• **Records for this exercise**
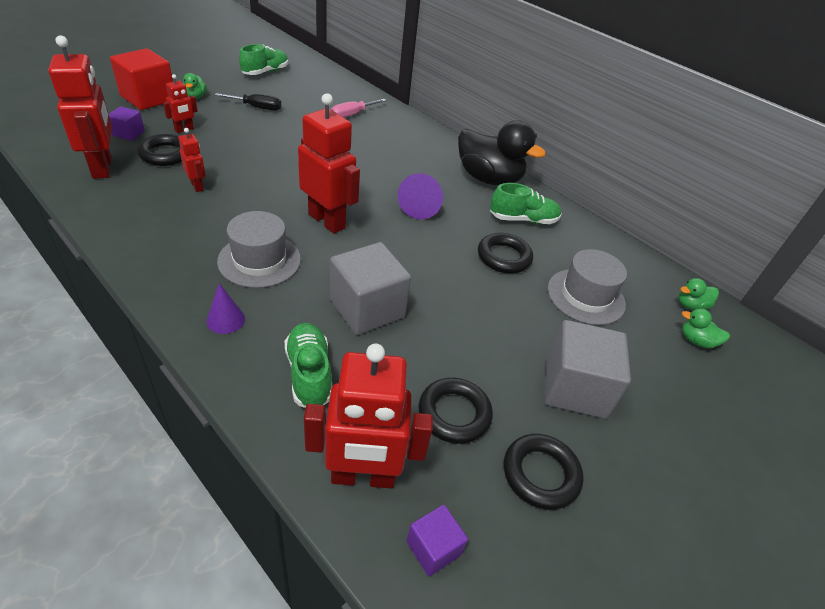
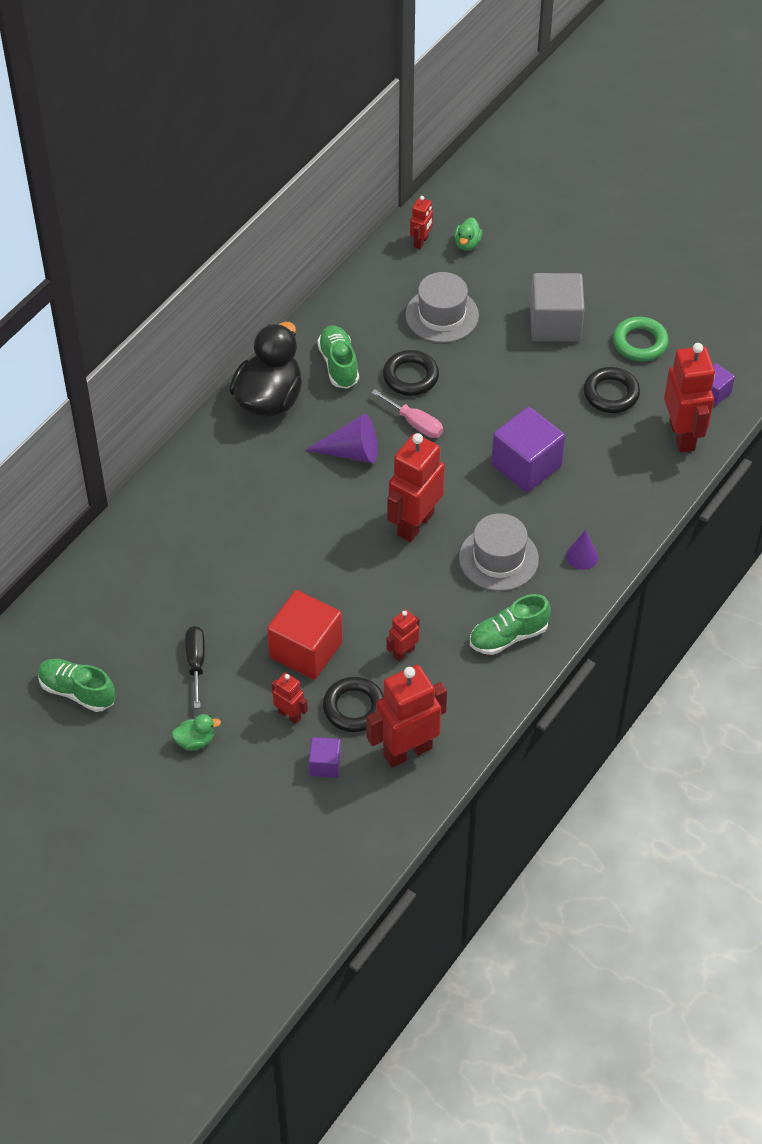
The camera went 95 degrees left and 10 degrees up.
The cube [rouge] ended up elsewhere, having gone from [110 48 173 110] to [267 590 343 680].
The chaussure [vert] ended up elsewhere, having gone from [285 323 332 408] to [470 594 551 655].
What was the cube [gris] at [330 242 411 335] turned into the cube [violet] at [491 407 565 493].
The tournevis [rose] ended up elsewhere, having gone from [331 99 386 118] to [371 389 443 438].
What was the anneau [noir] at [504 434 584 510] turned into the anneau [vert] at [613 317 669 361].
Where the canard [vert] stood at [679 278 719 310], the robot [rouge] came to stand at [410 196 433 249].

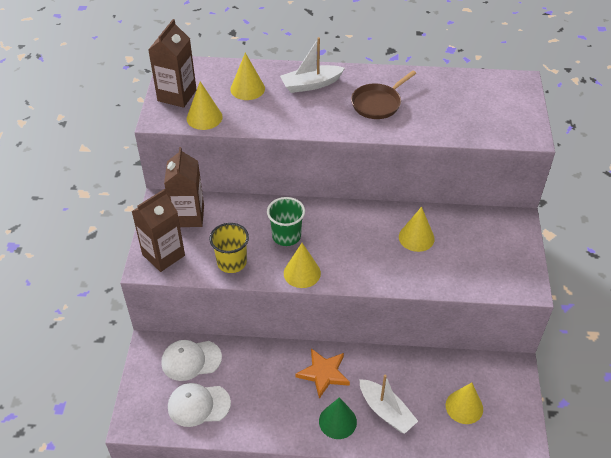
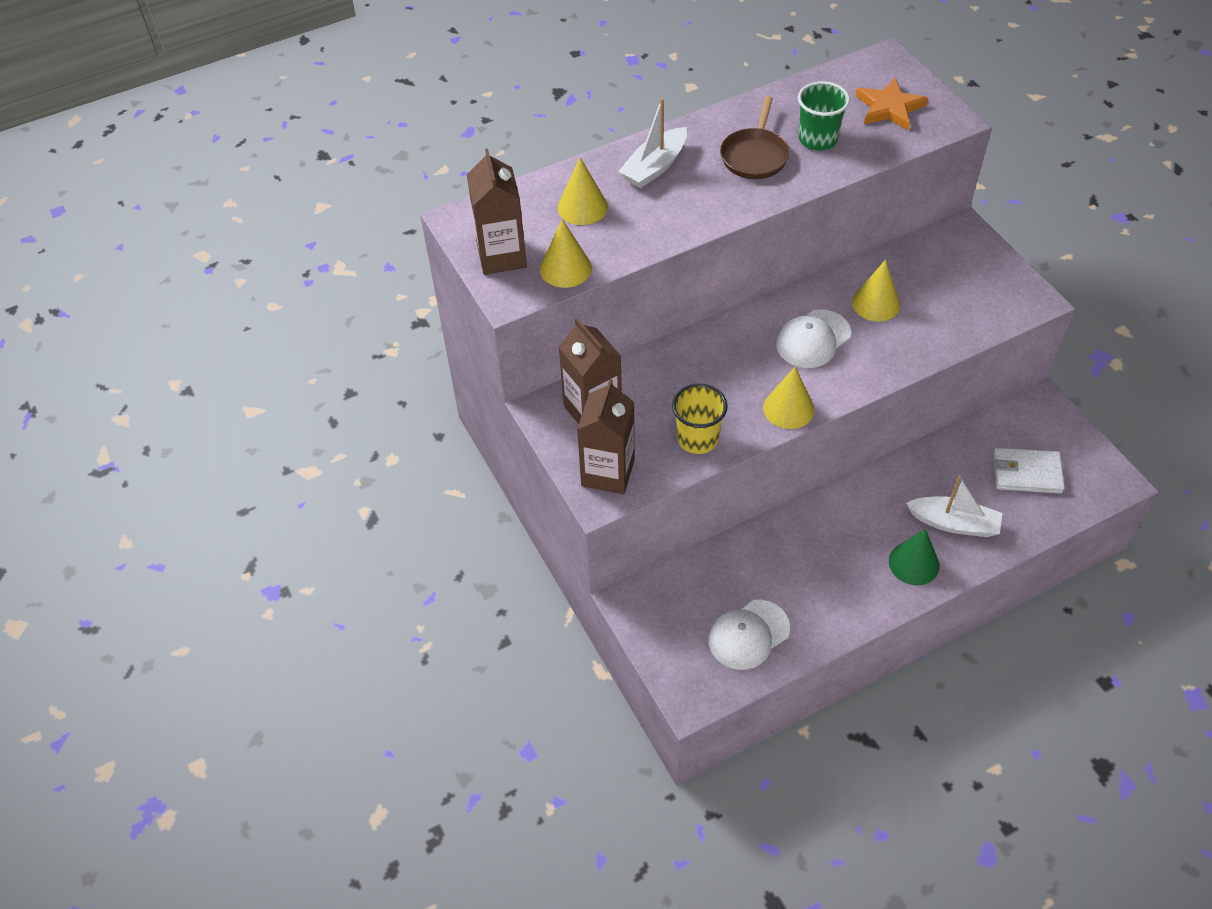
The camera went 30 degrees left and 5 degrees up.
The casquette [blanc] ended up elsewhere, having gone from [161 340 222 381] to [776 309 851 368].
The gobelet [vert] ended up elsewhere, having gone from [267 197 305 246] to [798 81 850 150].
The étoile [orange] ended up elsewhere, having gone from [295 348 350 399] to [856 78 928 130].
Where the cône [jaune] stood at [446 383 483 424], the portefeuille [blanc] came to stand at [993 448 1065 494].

---

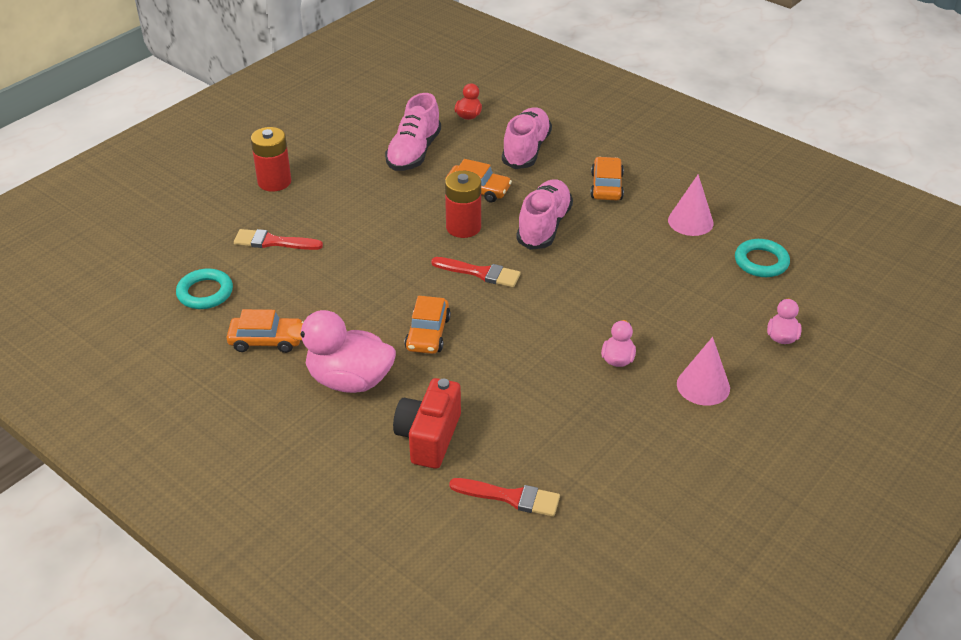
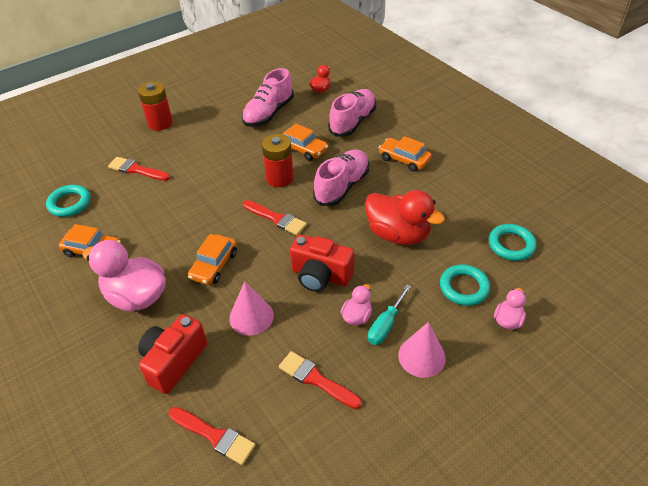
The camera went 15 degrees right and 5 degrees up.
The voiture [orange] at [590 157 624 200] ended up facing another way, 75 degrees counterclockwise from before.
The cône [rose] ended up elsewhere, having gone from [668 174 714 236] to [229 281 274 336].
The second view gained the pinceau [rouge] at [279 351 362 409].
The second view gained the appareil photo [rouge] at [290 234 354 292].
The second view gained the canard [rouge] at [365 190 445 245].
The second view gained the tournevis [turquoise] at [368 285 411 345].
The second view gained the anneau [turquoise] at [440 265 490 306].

• **Work item**
For the string "cube", go line by line through the material and copy every line that has it.

• **Solution**
The cube [rouge] ended up elsewhere, having gone from [110 48 173 110] to [267 590 343 680].
What was the cube [gris] at [330 242 411 335] turned into the cube [violet] at [491 407 565 493].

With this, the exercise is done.